- _Exercise objective_
Your answer must be every line of the data that contains "diode".

Recorded data:
/---
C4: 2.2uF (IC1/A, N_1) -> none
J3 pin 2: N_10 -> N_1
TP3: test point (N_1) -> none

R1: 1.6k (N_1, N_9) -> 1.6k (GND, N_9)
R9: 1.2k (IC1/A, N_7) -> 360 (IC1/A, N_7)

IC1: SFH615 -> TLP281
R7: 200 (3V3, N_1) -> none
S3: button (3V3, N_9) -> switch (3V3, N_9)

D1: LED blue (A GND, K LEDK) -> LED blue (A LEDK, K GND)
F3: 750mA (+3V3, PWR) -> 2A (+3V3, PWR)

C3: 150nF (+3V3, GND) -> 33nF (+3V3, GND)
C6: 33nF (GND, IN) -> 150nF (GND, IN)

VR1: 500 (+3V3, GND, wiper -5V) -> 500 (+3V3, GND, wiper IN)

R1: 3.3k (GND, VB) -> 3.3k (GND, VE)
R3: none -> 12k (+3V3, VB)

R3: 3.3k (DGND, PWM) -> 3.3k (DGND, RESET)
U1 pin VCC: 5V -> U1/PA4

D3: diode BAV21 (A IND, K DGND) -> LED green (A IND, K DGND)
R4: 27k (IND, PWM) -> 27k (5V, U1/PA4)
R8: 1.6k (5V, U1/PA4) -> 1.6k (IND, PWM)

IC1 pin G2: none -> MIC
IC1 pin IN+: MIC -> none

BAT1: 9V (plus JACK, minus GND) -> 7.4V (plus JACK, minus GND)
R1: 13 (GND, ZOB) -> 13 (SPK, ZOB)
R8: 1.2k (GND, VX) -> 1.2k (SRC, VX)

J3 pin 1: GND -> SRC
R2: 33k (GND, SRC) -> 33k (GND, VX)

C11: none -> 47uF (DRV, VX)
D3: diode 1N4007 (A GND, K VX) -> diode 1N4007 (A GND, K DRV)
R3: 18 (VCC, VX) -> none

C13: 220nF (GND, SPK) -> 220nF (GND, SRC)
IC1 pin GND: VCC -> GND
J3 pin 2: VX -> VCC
\---
- _Your response_
D3: diode BAV21 (A IND, K DGND) -> LED green (A IND, K DGND)
D3: diode 1N4007 (A GND, K VX) -> diode 1N4007 (A GND, K DRV)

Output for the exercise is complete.